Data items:
++++
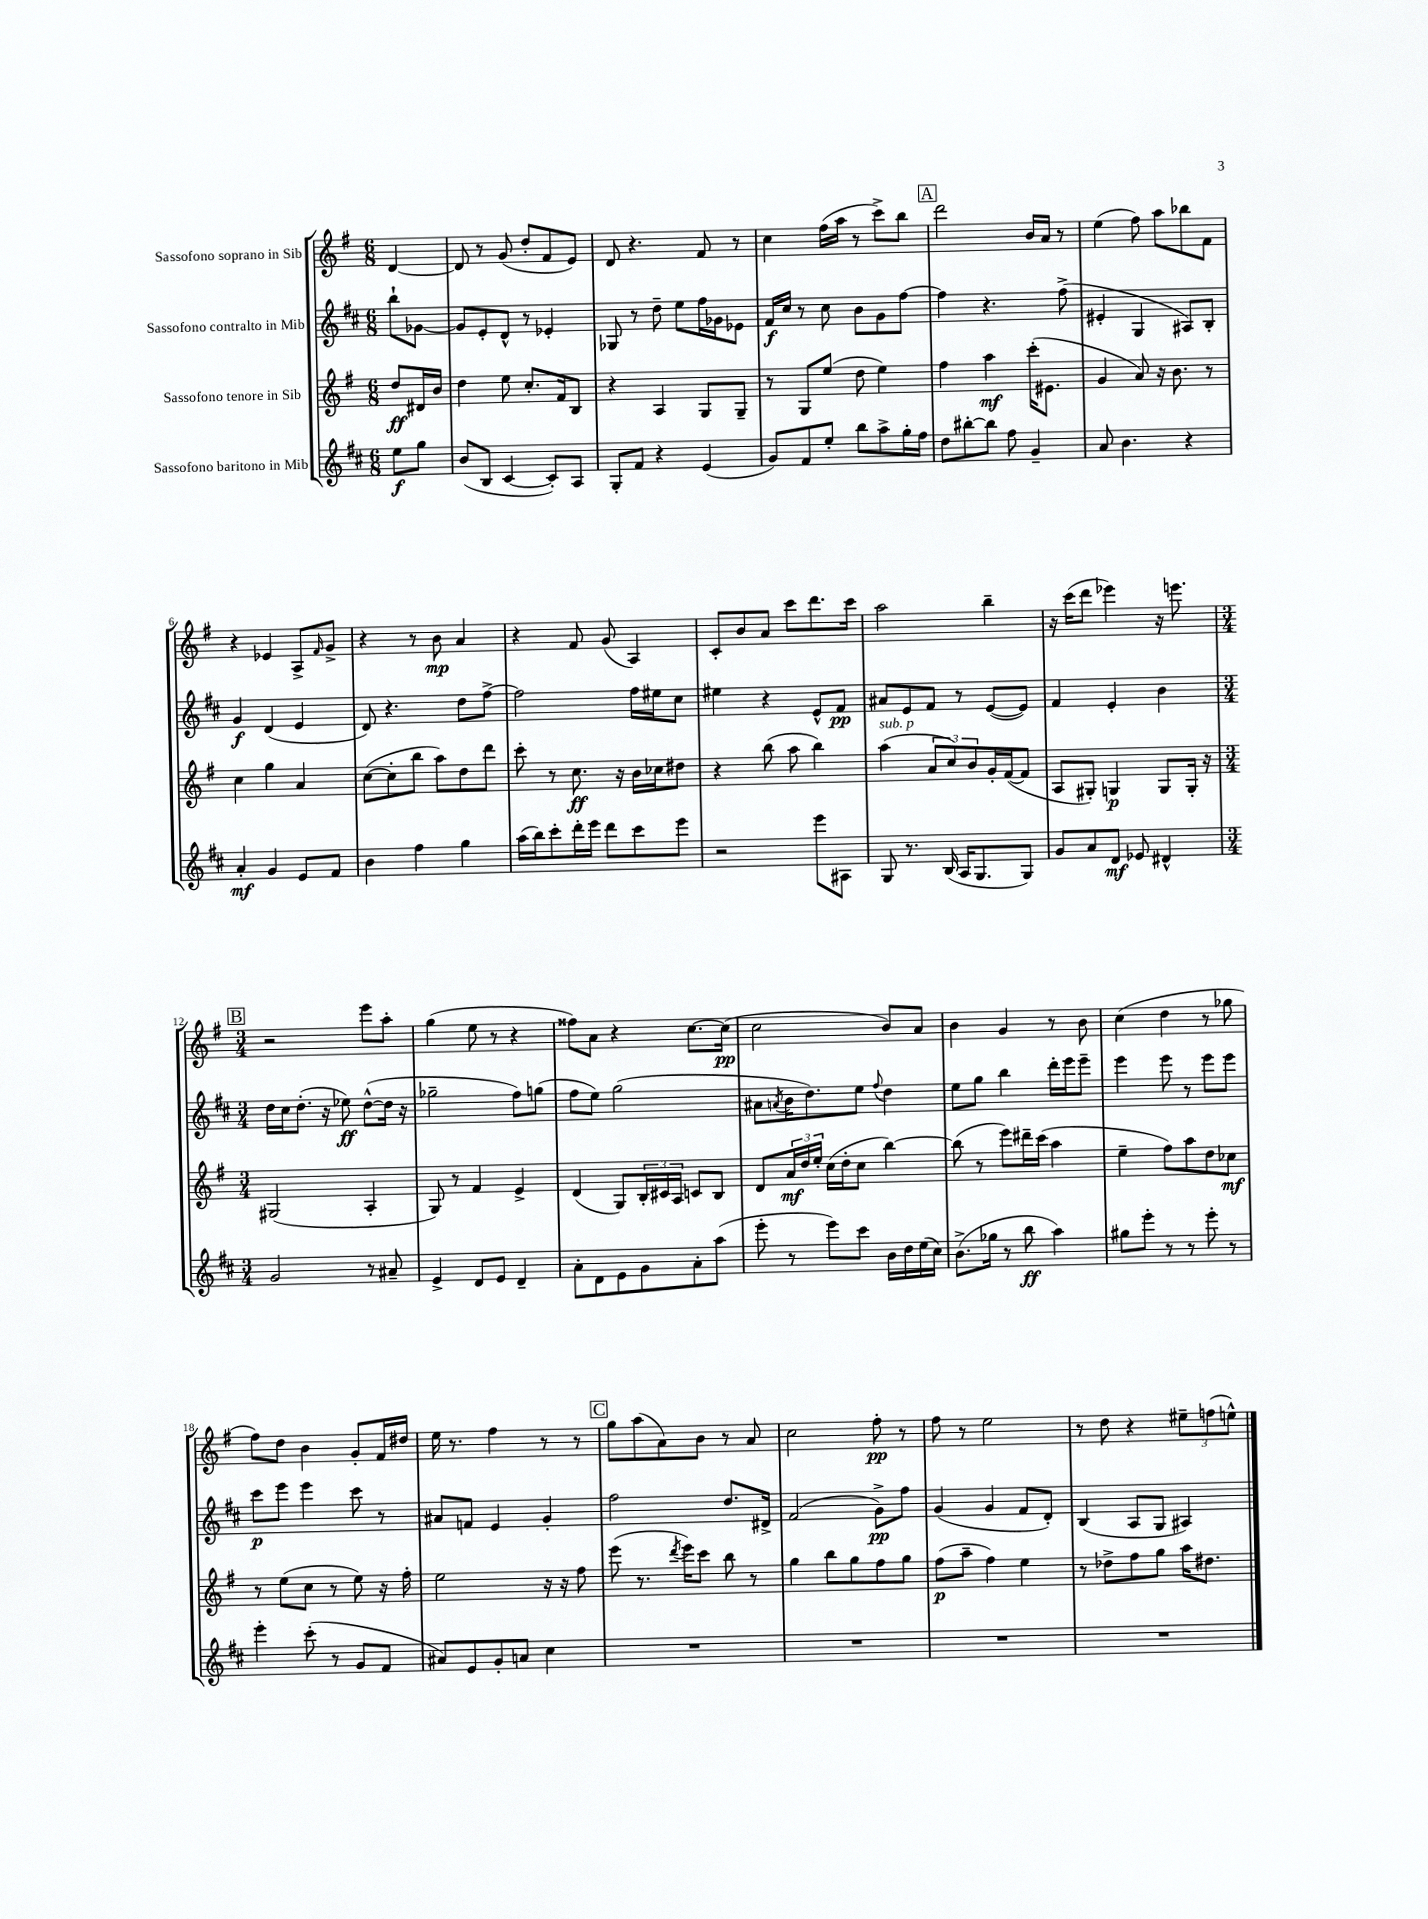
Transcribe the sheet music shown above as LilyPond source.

<<
\new StaffGroup <<
\new Staff = "s0" \with { instrumentName = "Sassofono soprano in Sib" } {
    \clef treble \key g \major \numericTimeSignature \time 6/8 \partial 4
    d'4~ |
    d'8 r8 g'8( d''8-. fis'8 e'8) |
    d'8 r4. fis'8 r8 |
    c''4 fis''16( a''16 r8 c'''8->) b''8 |
    \mark \markup { \box "A" } d'''2 b'16 a'16 r8 |
    e''4( fis''8) a''8 bes''8 fis'8 |
    r4 ees'4 a8-> \grace { fis'16 } g'8-> |
    r4 r8 b'8\mp a'4 |
    r4 fis'8 g'8( a4) |
    c'8-. b'8 a'8 c'''8 d'''8. c'''16 |
    a''2 b''4-- |
    r16 c'''16( d'''8 ees'''4) r16 e'''8. |
    \mark \markup { \box "B" } \numericTimeSignature \time 3/4 r2 e'''8 a''8-. |
    g''4( e''8 r8 r4 |
    fisis''8) a'8 r4 c''8.~ c''16\pp( |
    c''2 b'8) a'8 |
    b'4 g'4 r8 b'8 |
    c''4( d''4 r8 ges''8 |
    fis''8) d''8 b'4 g'8-. fis'16 dis''16 |
    e''16 r8. fis''4 r8 r8 |
    \mark \markup { \box "C" } g''8 a''8( a'8) b'8 r8 a'8 |
    c''2 fis''8-.\pp r8 |
    fis''8 r8 e''2 |
    r8 d''8 r4 \tuplet 3/2 { eis''8-- f''8( e''8-^) } \bar "|." |
}
\new Staff = "s1" \with { instrumentName = "Sassofono contralto in Mib" } {
    \clef treble \key d \major \numericTimeSignature \time 6/8 \partial 4
    b''8-! ges'8~ |
    ges'8 e'8-. d'8-^ r8 ees'4-. |
    ges8 r8 d''8-- e''8 fis''16 ges'16 ees'8 |
    fis'16\f cis''16 r8 cis''8 b'8 g'8 fis''8~ |
    \mark \markup { \box "A" } fis''4 r4. fis''8->( |
    eis'4-. g4 ais8) b8-. |
    g'4\f d'4( e'4 |
    d'8) r4. d''8 fis''8~-> |
    fis''2 fis''16 eis''16 cis''8 |
    eis''4 r4 e'8-^ fis'8\pp |
    ais'8 e'8 fis'8 r8 e'8~( e'8) |
    fis'4 e'4-. b'4 |
    \mark \markup { \box "B" } \numericTimeSignature \time 3/4 d''16 cis''16 d''8.-.( r16 ees''8\ff) d''8~-^( d''16 r16 |
    ges''2-- fis''8) g''8( |
    fis''8 e''8) g''2( |
    ais'8 \acciaccatura { a'8 } b'16 d''8.) e''8 \appoggiatura { fis''8 } d''4 |
    e''8 g''8 b''4 d'''16-. e'''16 e'''8-- |
    e'''4 e'''8 r8 e'''8 e'''8 |
    cis'''8\p e'''8 e'''4 cis'''8 r8 |
    ais'8 f'8 e'4 g'4-. |
    \mark \markup { \box "C" } fis''2 d''8. dis'16-> |
    fis'2( g'8->\pp) fis''8 |
    g'4( g'4 fis'8 d'8-.) |
    b4( a8 g8 ais4) \bar "|." |
}
\new Staff = "s2" \with { instrumentName = "Sassofono tenore in Sib" } {
    \clef treble \key g \major \numericTimeSignature \time 6/8 \partial 4
    d''8\ff dis'16 b'16 |
    d''4 e''8 c''8.-. fis'16 b8 |
    r4 a4 g8 g8-- |
    r8 g8 e''8( d''8 e''4) |
    \mark \markup { \box "A" } fis''4 a''4\mf c'''16-.( eis'8. |
    g'4 a'8) r16 b'8. r8 |
    c''4 g''4 a'4 |
    c''8~( c''8-. b''8 a''8) d''8 d'''8 |
    c'''8-. r8 c''8.\ff r16 b'16 ces''16 dis''8 |
    r4 b''8( a''8 b''4) |
    a''4^\markup { \italic "sub. p" }( \tuplet 3/2 { a'8 c''8) b'8 } g'16-. fis'16~( fis'8 |
    a8 gis8-.) g4\p g8 g16-. r16 |
    \mark \markup { \box "B" } \numericTimeSignature \time 3/4 gis2( a4-. |
    g8) r8 fis'4 e'4-> |
    d'4( g8) \tuplet 3/2 { b16-. cis'16 a16 } c'8 b8 |
    d'8 \tuplet 3/2 { a'16\mf d''16 e''16-. } c''16( d''16-. c''8 b''4~) |
    b''8( r8 e'''8) dis'''16-- c'''16( a''4 |
    e''4-- fis''8) a''8 d''8 ces''8\mf |
    r8 e''8( c''8 r8 e''8) r16 fis''16-. |
    e''2 r16 r16 fis''8 |
    \mark \markup { \box "C" } e'''8( r8. \acciaccatura { d'''8 } e'''16) c'''8 b''8 r8 |
    g''4 b''8 g''8 fis''8 g''8 |
    fis''8\p( a''8-- fis''4) e''4 |
    r8 des''8-> fis''8 g''8 a''16 dis''8. \bar "|." |
}
\new Staff = "s3" \with { instrumentName = "Sassofono baritono in Mib" } {
    \clef treble \key d \major \numericTimeSignature \time 6/8 \partial 4
    e''8\f g''8 |
    b'8( b8 cis'4~ cis'8-.) a8 |
    g8-. fis'8 r4 e'4( |
    g'8) fis'8 e''8-. b''8 a''8-> g''16-. fis''16 |
    \mark \markup { \box "A" } d''8 bis''8~-. bis''8 fis''8 g'4-- |
    a'8 b'4. r4 |
    a'4-.\mf g'4 e'8 fis'8 |
    b'4 fis''4 g''4 |
    a''16( b''16) cis'''8-. d'''16-. e'''16 d'''8 cis'''8 e'''8 |
    r2 e'''8 ais8 |
    g8 r8. b16( a16 g8. g8) |
    g'8 a'8 d'8\mf ees'8 dis'4-^ |
    \mark \markup { \box "B" } \numericTimeSignature \time 3/4 g'2 r8 ais'8-- |
    e'4-> d'8 e'8 d'4-- |
    a'8-. d'8 e'8 g'8 a'8-. a''8( |
    e'''8-. r8 e'''8) cis'''8 b'16 d''16 e''16( cis''16) |
    b'8.->( ges''16 r8 b''8\ff a''4) |
    gis''8 e'''8-. r8 r8 e'''8-. r8 |
    e'''4-. cis'''8-.( r8 g'8 fis'8 |
    ais'8) e'8 g'8-. a'8 cis''4 |
    \mark \markup { \box "C" } R2. |
    R2. |
    R2. |
    R2. \bar "|." |
}
>>
>>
++++
Pick out every line in the data above that contains the string "with", and copy each one. Matching is case-sensitive.

* Solution:
\new Staff = "s0" \with { instrumentName = "Sassofono soprano in Sib" } {
\new Staff = "s1" \with { instrumentName = "Sassofono contralto in Mib" } {
\new Staff = "s2" \with { instrumentName = "Sassofono tenore in Sib" } {
\new Staff = "s3" \with { instrumentName = "Sassofono baritono in Mib" } {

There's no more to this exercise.